=== ACTION ITEM ===
Please take the lines from the one holding "SOIL pin VCC: 3V3 -> none" through the one holding "TEMP pin OUT: D10 -> D4" in the data below and copy them exactly.

[Revision comparison data]
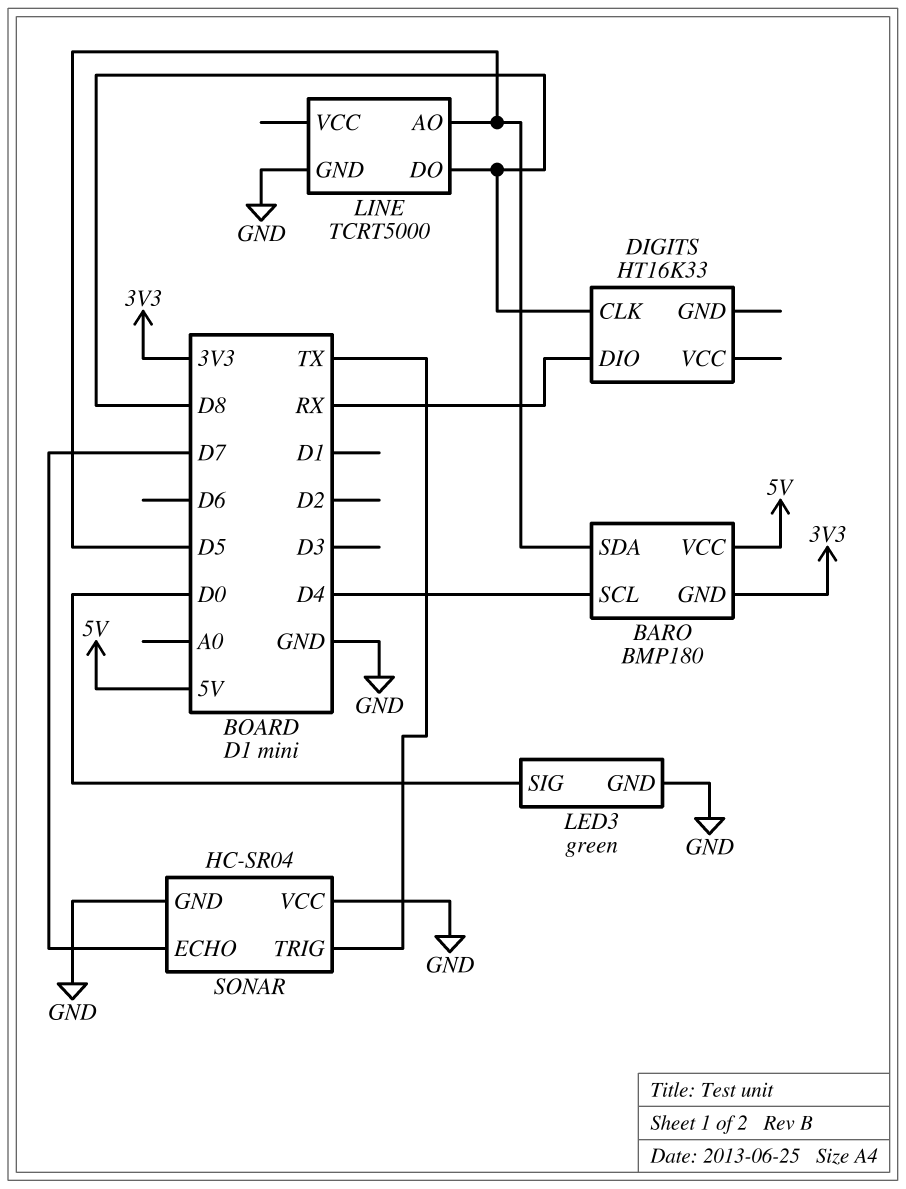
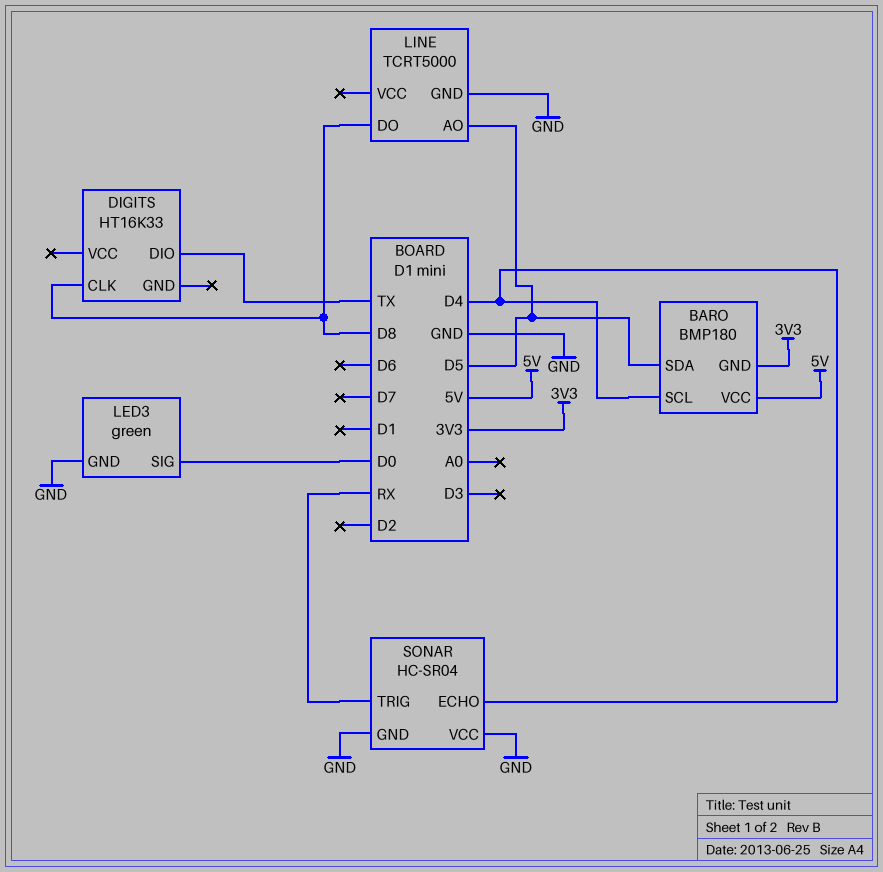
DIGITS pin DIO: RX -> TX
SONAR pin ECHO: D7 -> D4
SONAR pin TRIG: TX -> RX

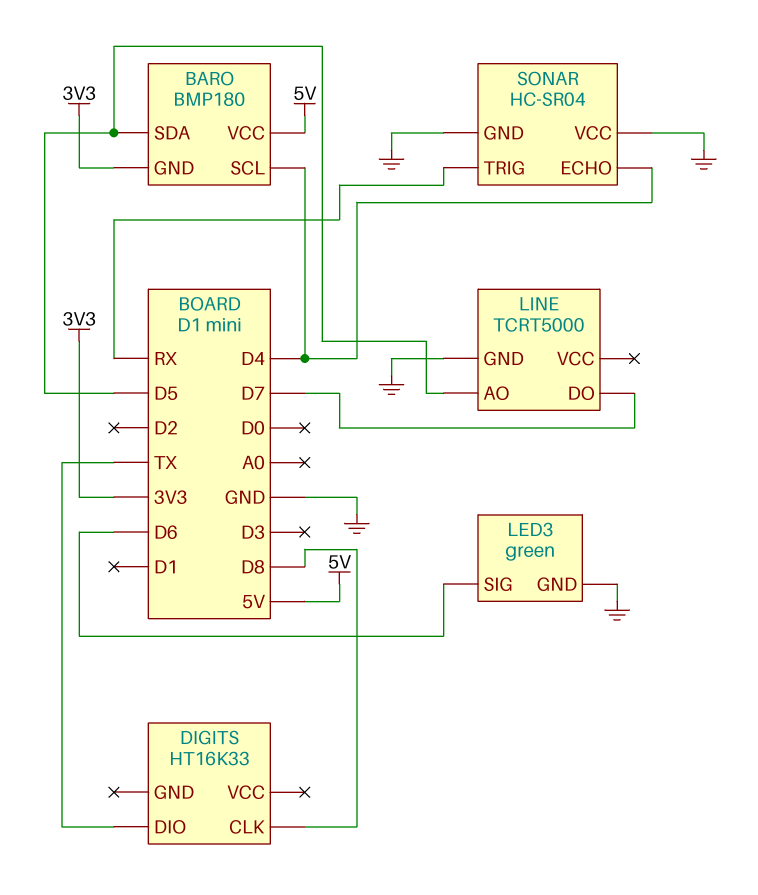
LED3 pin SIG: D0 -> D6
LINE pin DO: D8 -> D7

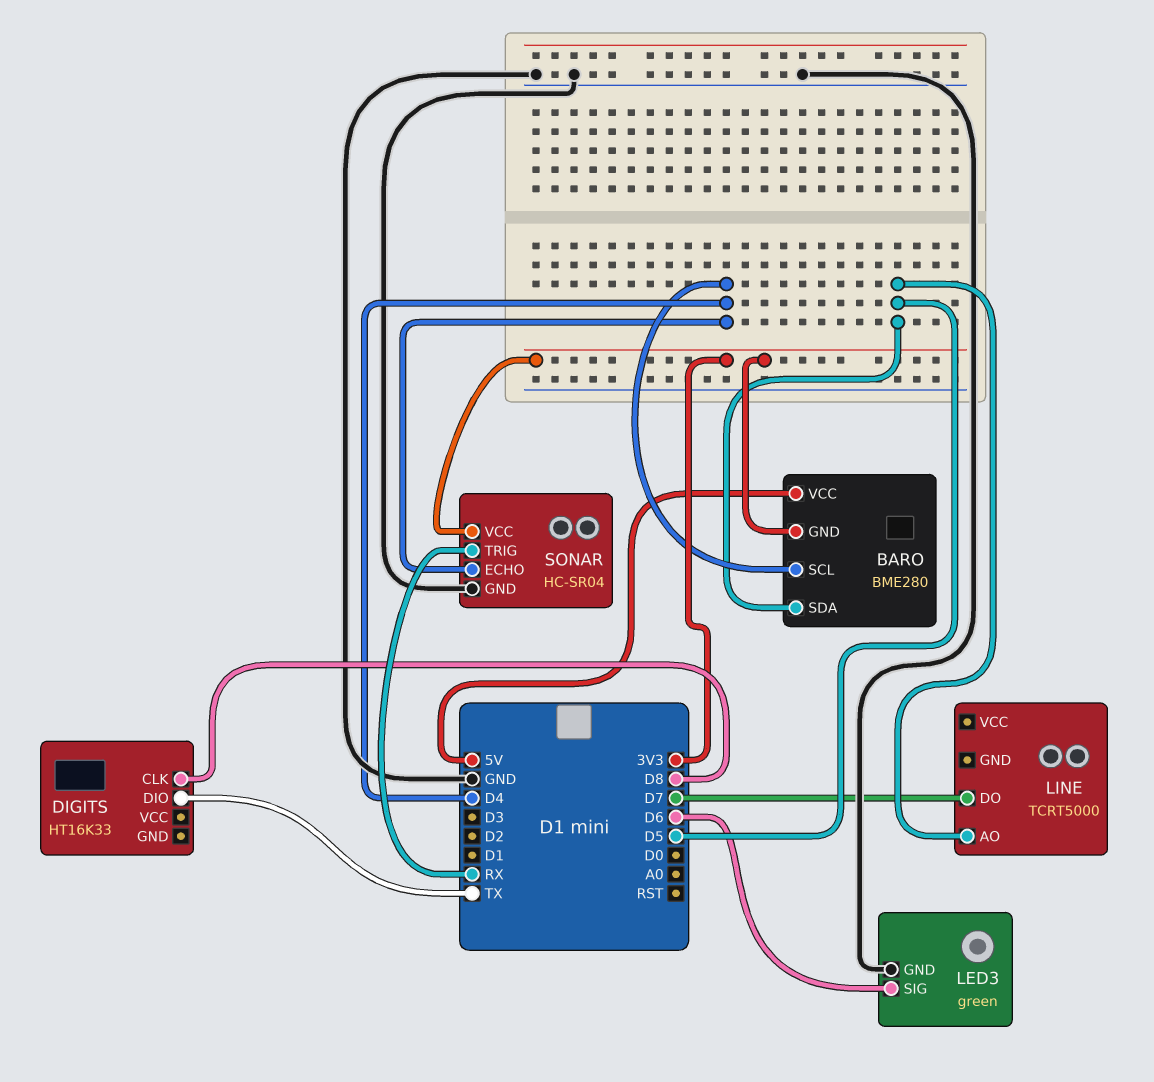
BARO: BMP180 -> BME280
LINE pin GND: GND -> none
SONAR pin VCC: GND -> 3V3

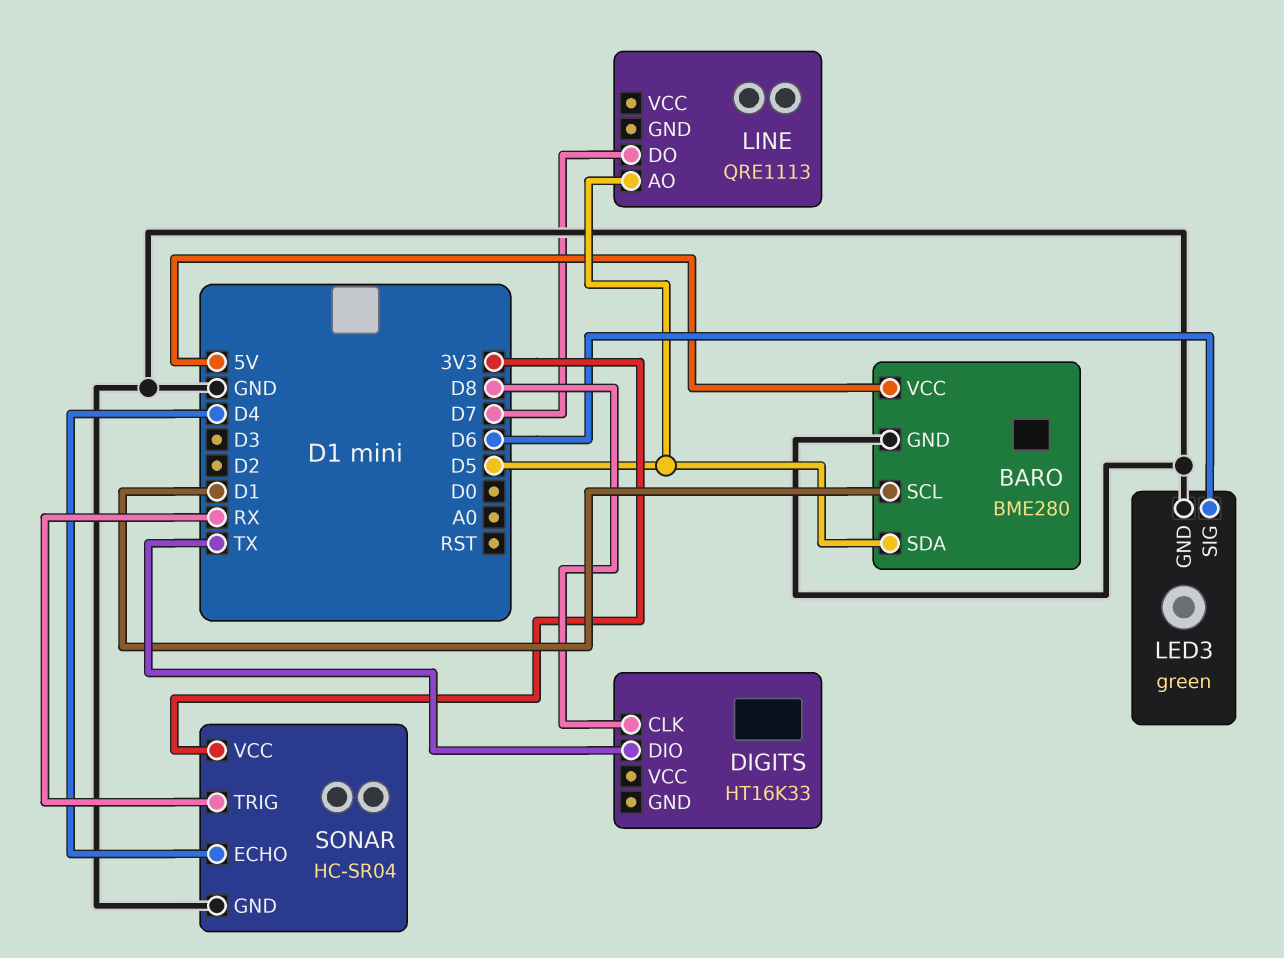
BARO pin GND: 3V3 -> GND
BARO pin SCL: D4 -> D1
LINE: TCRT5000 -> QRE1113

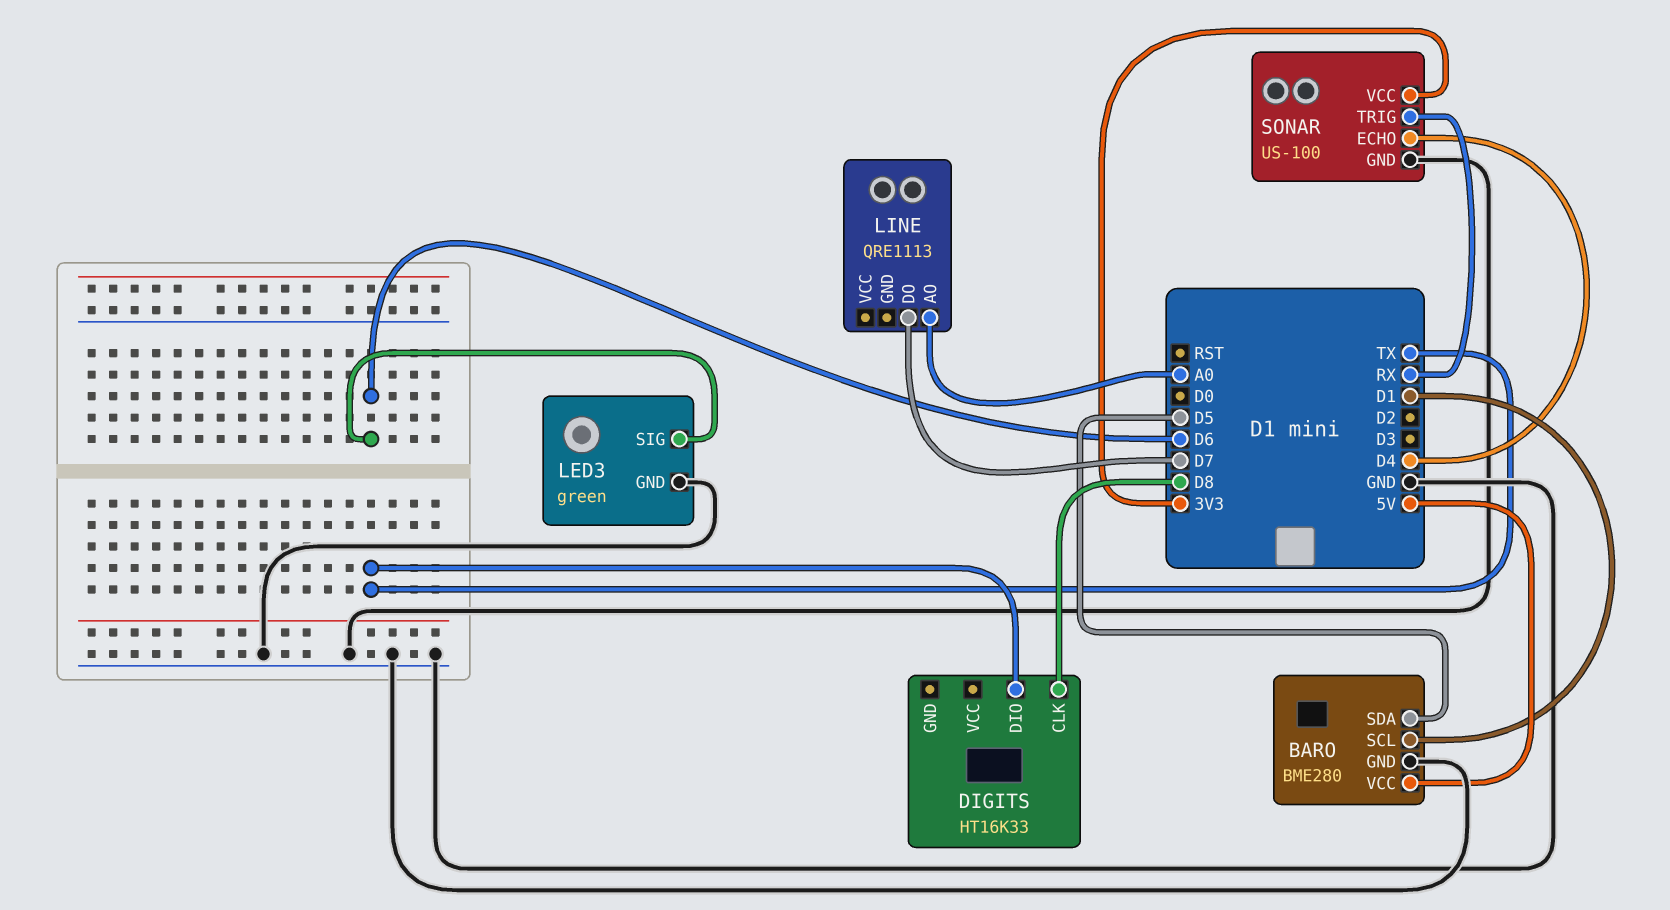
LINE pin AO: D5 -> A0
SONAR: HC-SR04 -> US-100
==
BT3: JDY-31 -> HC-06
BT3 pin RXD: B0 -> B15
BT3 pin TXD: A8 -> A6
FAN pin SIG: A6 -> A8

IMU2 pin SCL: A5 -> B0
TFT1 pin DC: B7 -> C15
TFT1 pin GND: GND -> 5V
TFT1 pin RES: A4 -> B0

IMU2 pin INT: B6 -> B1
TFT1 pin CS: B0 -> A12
==
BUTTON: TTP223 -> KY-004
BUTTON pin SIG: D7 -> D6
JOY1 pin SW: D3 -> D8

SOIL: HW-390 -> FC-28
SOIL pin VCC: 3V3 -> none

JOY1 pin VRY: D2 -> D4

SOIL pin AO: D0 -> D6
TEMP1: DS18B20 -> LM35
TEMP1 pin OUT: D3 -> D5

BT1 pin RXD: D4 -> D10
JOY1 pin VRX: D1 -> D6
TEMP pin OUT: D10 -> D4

=== ANSWER TO THIS TASK ===
SOIL pin VCC: 3V3 -> none

JOY1 pin VRY: D2 -> D4

SOIL pin AO: D0 -> D6
TEMP1: DS18B20 -> LM35
TEMP1 pin OUT: D3 -> D5

BT1 pin RXD: D4 -> D10
JOY1 pin VRX: D1 -> D6
TEMP pin OUT: D10 -> D4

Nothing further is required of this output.